**PROBLEM DESCRIPTION**
From the entries below, transcribe exactly the lines between the line holding "green pear: 2 -> 3" and the line holding "yellow hourglass: 6 -> 4", inclusive; skip all other lines.

**GIVEN ENTRIES**
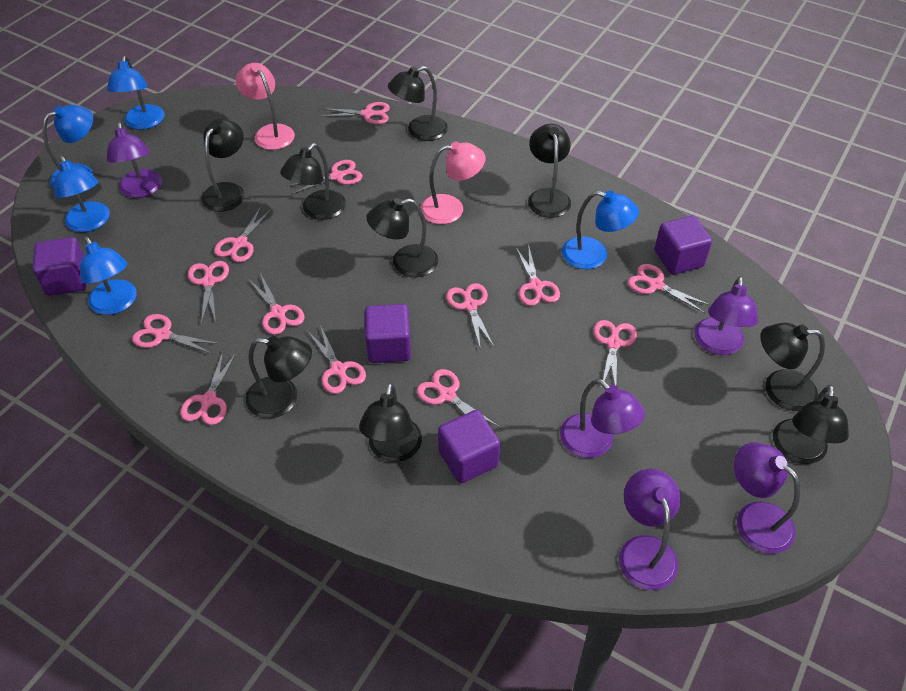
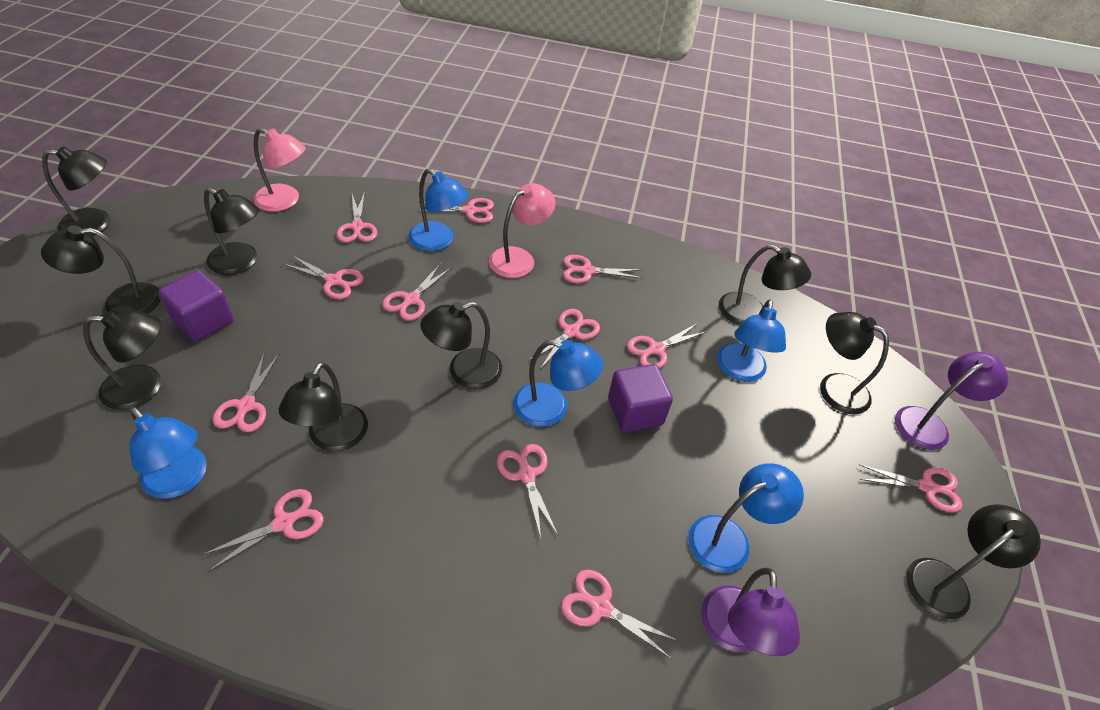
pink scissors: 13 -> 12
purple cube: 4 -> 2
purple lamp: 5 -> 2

==

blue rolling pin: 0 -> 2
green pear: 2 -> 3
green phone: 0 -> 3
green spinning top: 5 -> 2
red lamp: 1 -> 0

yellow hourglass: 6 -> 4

==

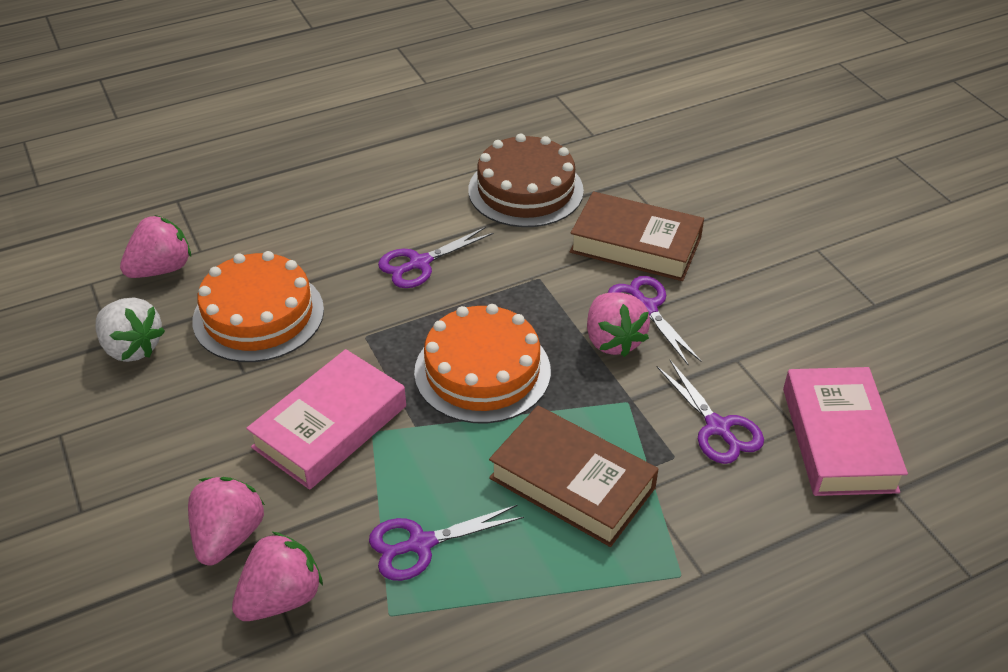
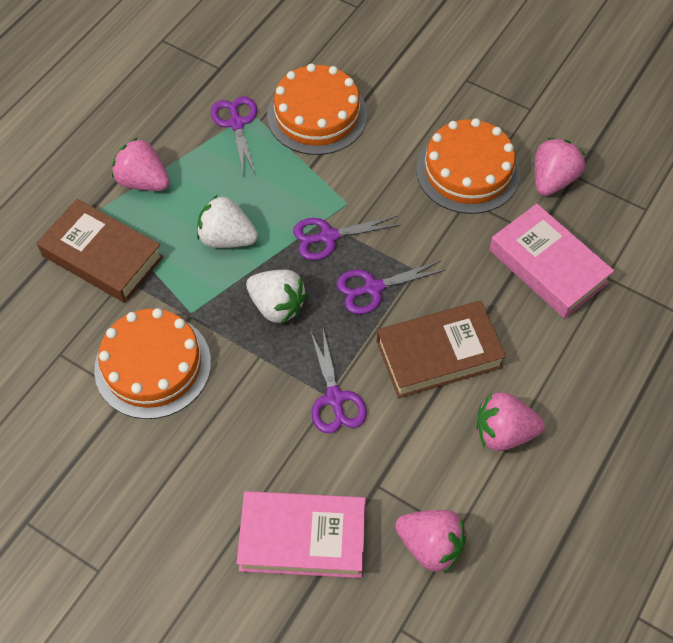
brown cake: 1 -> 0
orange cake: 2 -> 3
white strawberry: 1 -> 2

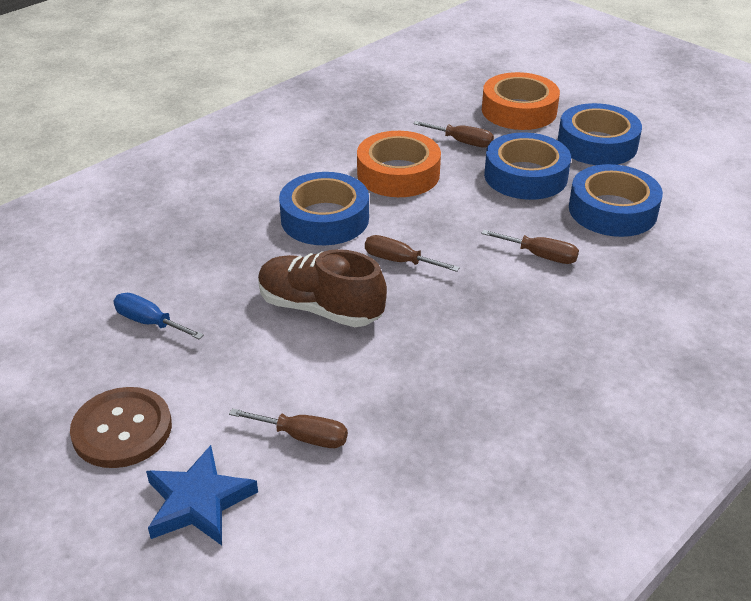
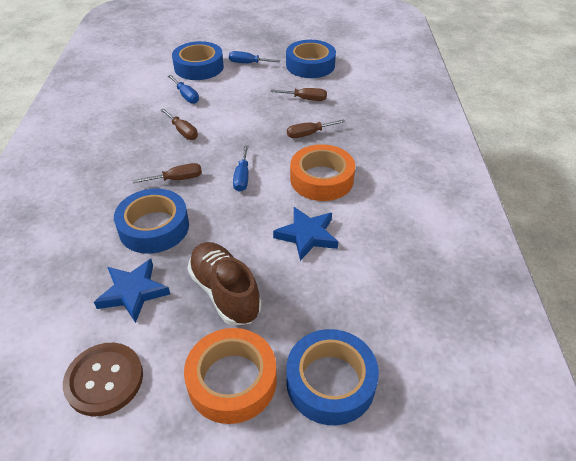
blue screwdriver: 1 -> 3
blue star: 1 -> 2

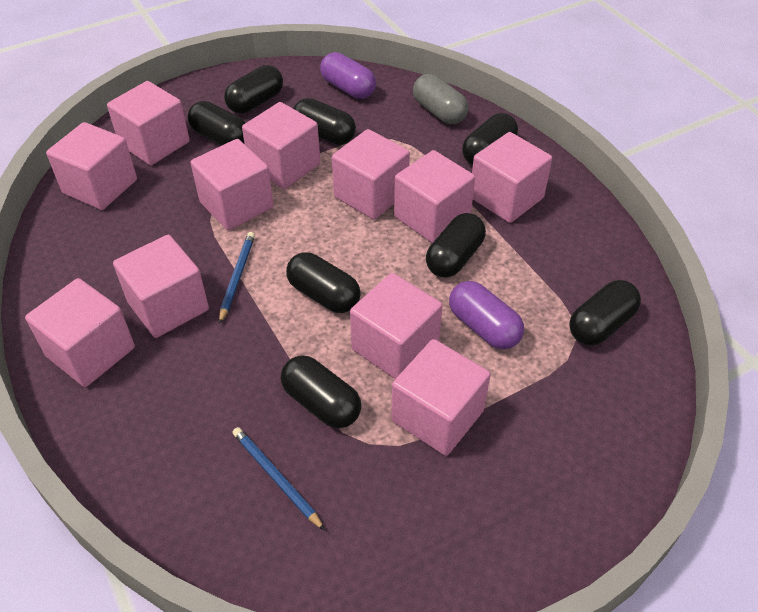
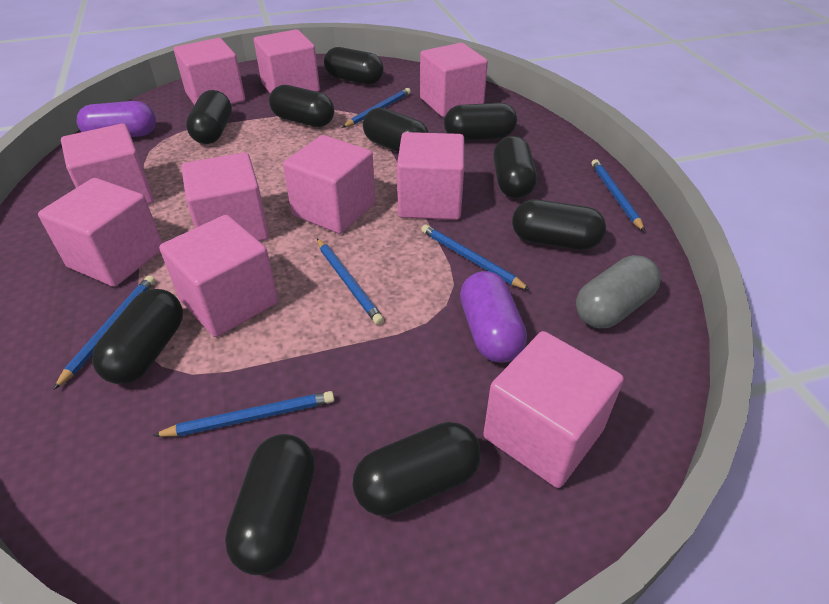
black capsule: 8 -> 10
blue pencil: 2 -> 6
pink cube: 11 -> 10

**OUTPUT**
green pear: 2 -> 3
green phone: 0 -> 3
green spinning top: 5 -> 2
red lamp: 1 -> 0

yellow hourglass: 6 -> 4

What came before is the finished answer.